*Work to complete*. For this exercise, please return exactly the line containing "black plate D3" and each line after it through the end of the records, with no pictures included.

*Available data*.
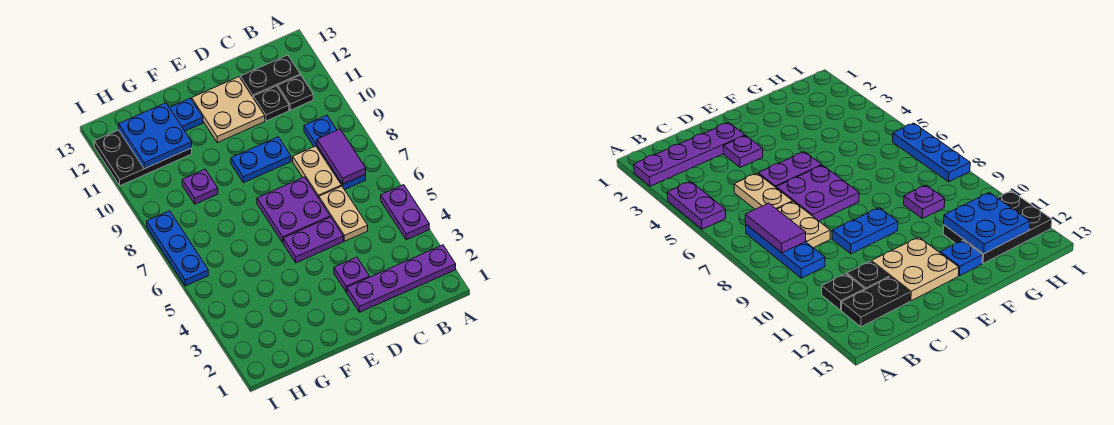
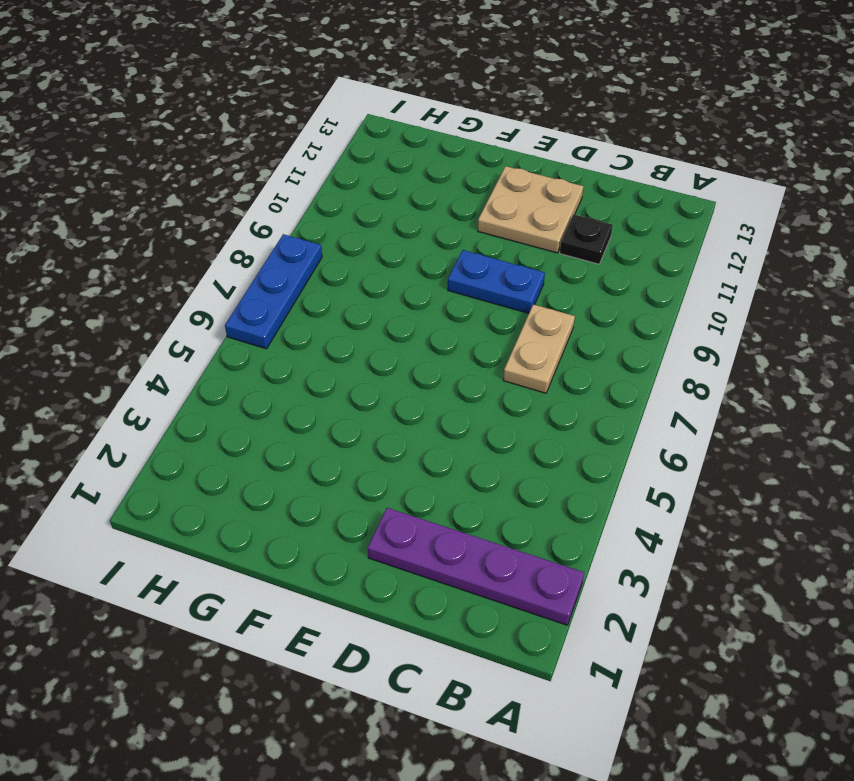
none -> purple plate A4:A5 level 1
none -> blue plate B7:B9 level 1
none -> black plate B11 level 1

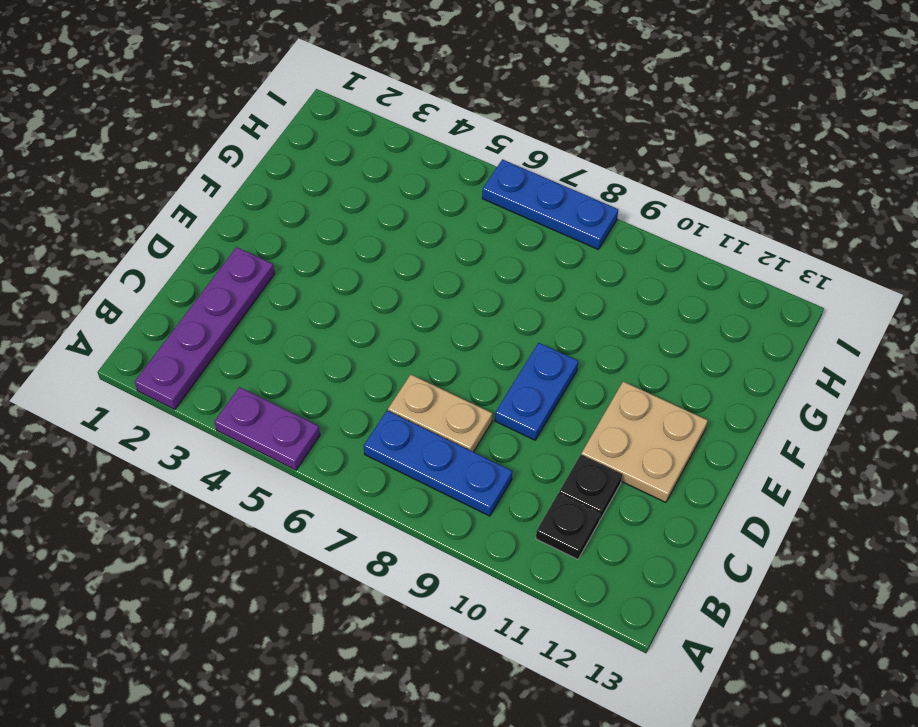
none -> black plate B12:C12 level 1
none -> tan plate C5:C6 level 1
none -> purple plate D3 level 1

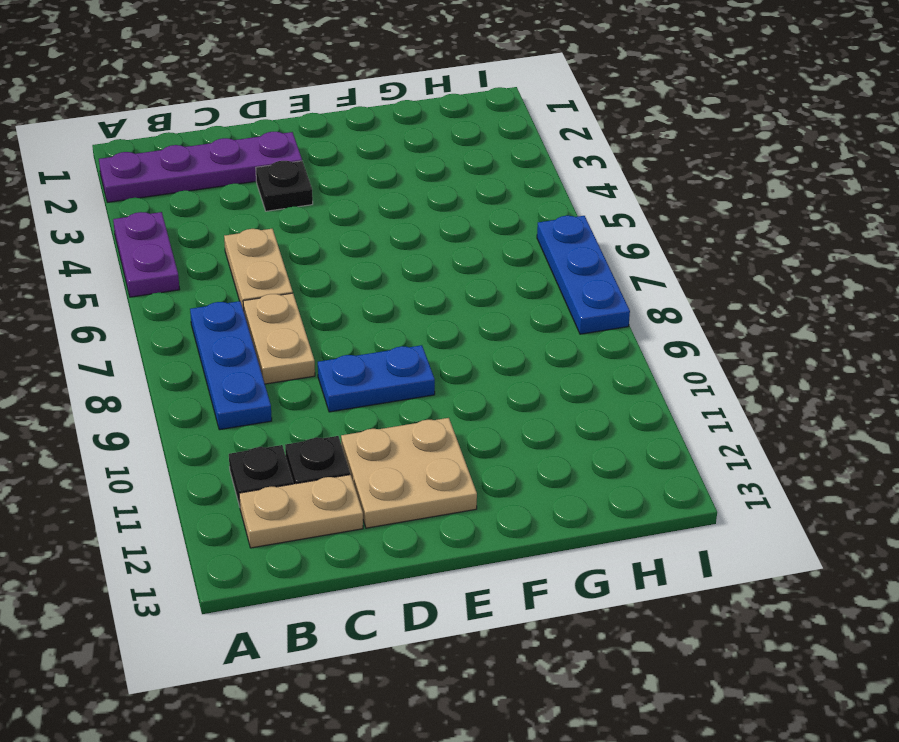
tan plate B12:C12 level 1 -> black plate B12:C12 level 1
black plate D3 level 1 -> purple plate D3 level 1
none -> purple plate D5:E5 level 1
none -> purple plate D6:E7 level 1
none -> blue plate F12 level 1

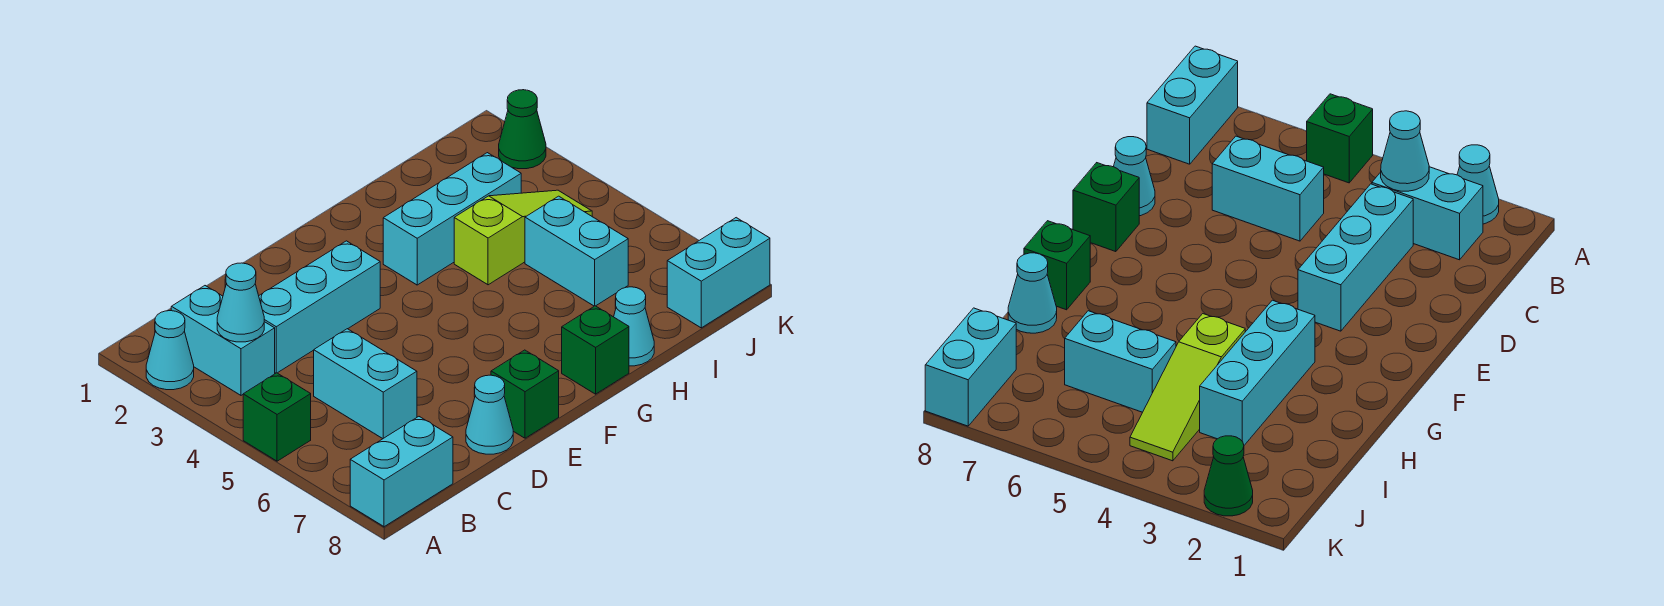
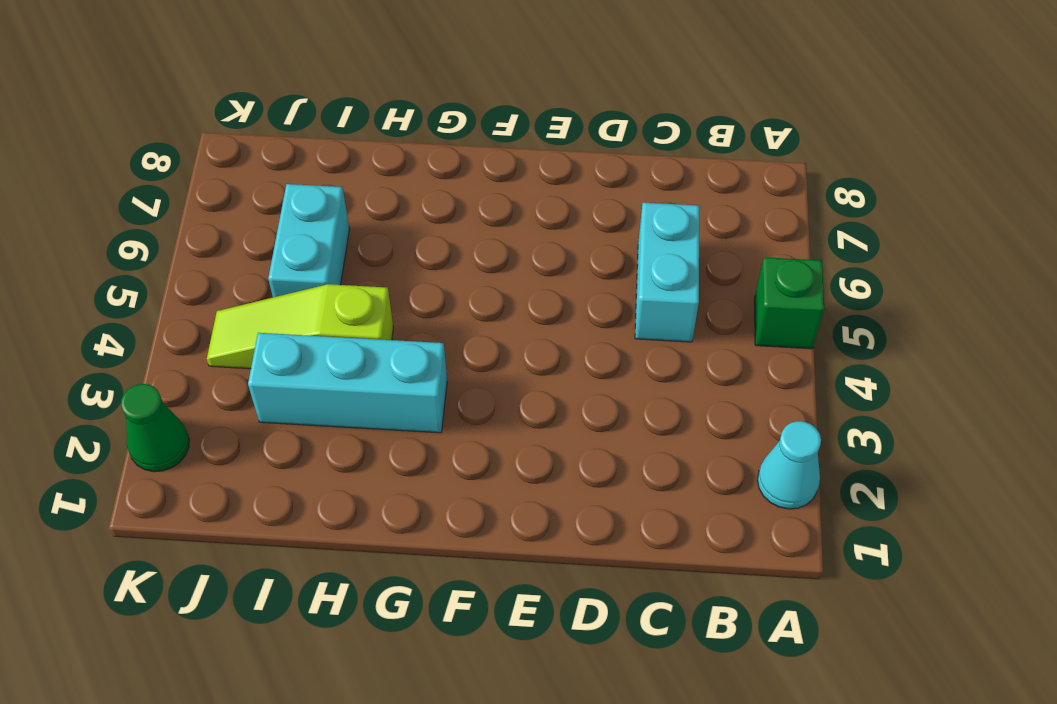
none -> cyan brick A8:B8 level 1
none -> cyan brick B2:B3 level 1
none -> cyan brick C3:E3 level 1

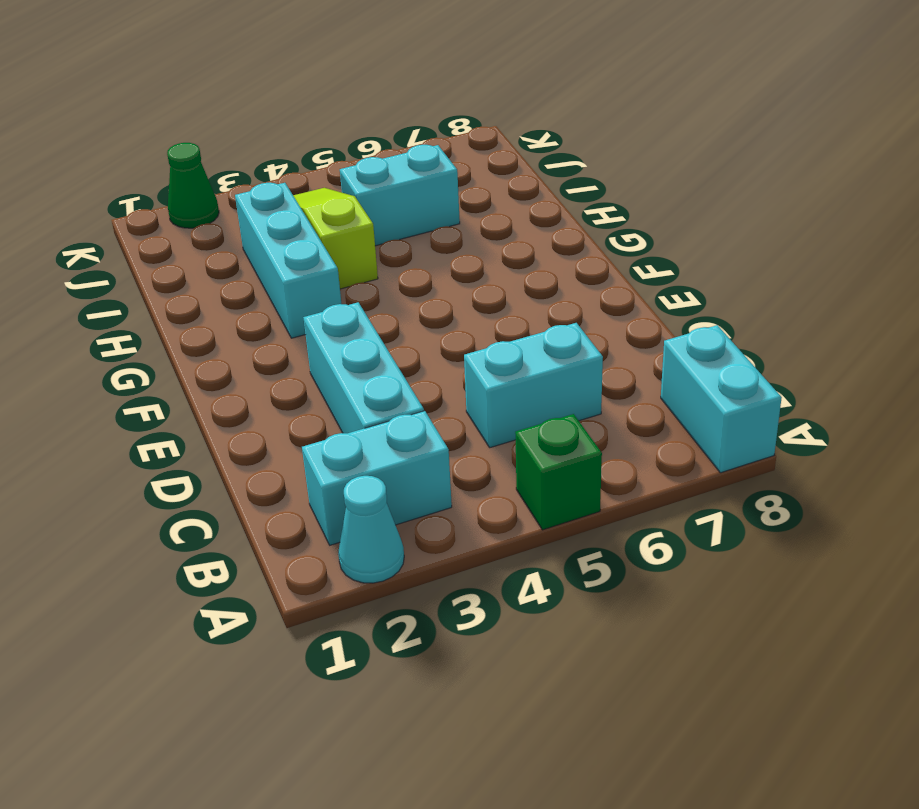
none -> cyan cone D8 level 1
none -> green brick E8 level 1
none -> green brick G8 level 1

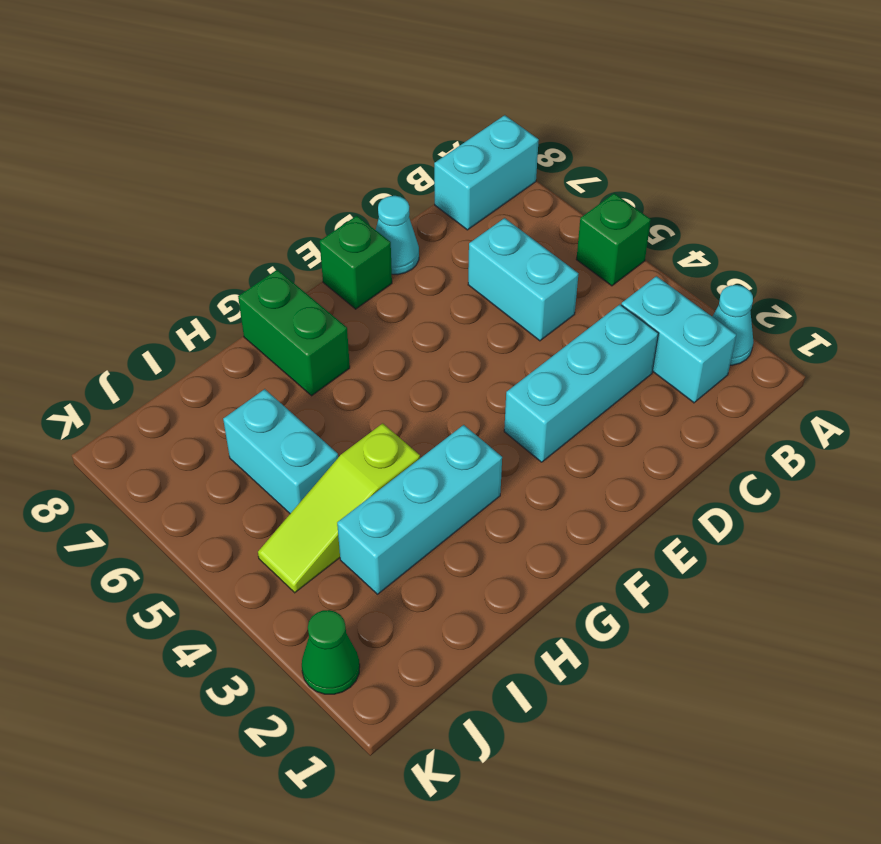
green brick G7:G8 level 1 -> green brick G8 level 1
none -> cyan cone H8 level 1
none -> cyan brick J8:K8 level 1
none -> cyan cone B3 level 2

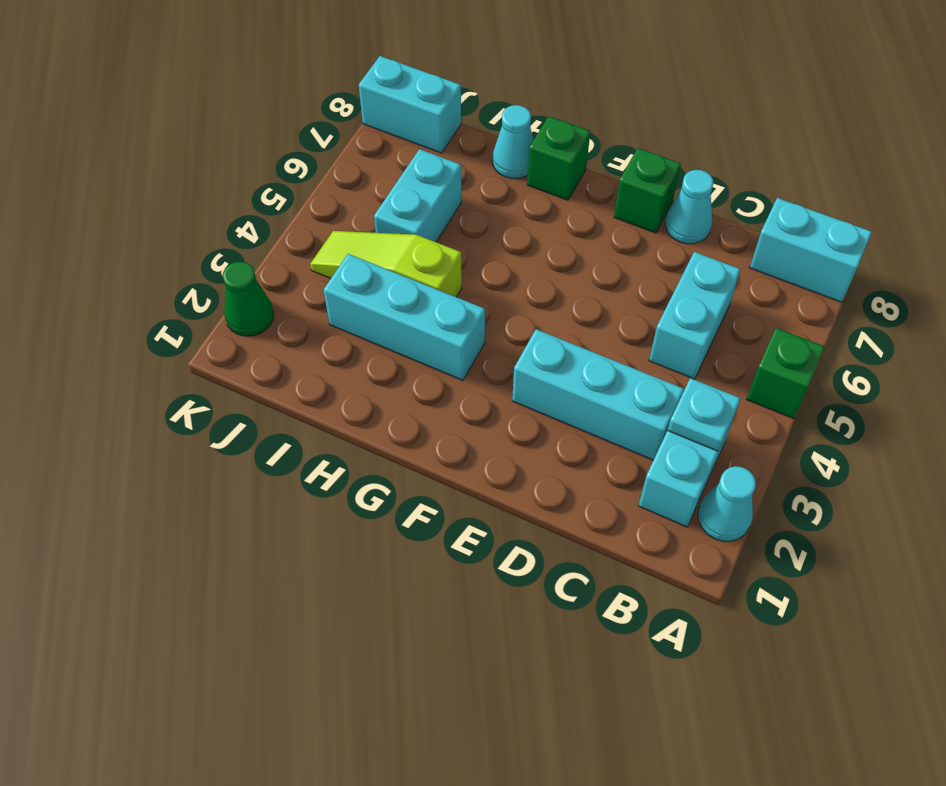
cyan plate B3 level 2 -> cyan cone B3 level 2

*Finished exercise*.
black plate D3 level 1 -> purple plate D3 level 1
none -> purple plate D5:E5 level 1
none -> purple plate D6:E7 level 1
none -> blue plate F12 level 1

none -> cyan brick A8:B8 level 1
none -> cyan brick B2:B3 level 1
none -> cyan brick C3:E3 level 1

none -> cyan cone D8 level 1
none -> green brick E8 level 1
none -> green brick G8 level 1

green brick G7:G8 level 1 -> green brick G8 level 1
none -> cyan cone H8 level 1
none -> cyan brick J8:K8 level 1
none -> cyan cone B3 level 2

cyan plate B3 level 2 -> cyan cone B3 level 2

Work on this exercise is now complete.